# TASK OBJECTIVE:
Reproduce, please, only the lines from the first line below to the line containing "brown brick G11 level", inclusive.

╭─ RECORDS FOR THE EXERCISE

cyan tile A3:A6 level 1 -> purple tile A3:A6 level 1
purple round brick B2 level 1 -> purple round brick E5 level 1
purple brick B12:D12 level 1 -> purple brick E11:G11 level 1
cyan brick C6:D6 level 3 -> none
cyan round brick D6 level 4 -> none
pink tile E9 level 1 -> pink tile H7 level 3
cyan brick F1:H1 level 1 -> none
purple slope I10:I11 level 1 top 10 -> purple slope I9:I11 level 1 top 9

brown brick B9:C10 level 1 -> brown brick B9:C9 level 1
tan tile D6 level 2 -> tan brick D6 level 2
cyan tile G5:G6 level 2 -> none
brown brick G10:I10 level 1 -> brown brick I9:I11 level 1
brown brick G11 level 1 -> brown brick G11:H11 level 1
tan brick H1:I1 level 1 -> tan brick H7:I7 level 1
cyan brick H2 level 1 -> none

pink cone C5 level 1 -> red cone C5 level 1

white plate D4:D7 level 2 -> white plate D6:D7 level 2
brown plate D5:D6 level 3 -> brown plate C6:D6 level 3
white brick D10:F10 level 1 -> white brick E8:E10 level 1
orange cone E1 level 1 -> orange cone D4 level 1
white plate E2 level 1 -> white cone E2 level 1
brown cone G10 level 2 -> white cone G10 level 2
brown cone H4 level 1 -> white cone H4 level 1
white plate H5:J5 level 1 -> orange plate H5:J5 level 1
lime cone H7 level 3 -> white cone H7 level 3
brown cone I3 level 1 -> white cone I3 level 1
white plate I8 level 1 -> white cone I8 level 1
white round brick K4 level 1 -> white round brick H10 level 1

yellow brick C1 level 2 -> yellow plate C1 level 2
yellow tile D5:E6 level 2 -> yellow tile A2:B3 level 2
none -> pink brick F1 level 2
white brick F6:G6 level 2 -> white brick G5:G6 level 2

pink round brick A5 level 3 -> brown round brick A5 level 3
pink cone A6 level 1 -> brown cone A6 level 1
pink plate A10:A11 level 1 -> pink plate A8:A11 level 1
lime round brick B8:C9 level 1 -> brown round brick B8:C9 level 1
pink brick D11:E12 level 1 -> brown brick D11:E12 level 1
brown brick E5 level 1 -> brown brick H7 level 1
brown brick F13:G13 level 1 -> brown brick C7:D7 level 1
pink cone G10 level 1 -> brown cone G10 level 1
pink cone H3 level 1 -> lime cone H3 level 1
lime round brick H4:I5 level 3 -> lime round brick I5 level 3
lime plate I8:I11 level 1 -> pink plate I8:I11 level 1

╰─

# RESULT:
cyan tile A3:A6 level 1 -> purple tile A3:A6 level 1
purple round brick B2 level 1 -> purple round brick E5 level 1
purple brick B12:D12 level 1 -> purple brick E11:G11 level 1
cyan brick C6:D6 level 3 -> none
cyan round brick D6 level 4 -> none
pink tile E9 level 1 -> pink tile H7 level 3
cyan brick F1:H1 level 1 -> none
purple slope I10:I11 level 1 top 10 -> purple slope I9:I11 level 1 top 9

brown brick B9:C10 level 1 -> brown brick B9:C9 level 1
tan tile D6 level 2 -> tan brick D6 level 2
cyan tile G5:G6 level 2 -> none
brown brick G10:I10 level 1 -> brown brick I9:I11 level 1
brown brick G11 level 1 -> brown brick G11:H11 level 1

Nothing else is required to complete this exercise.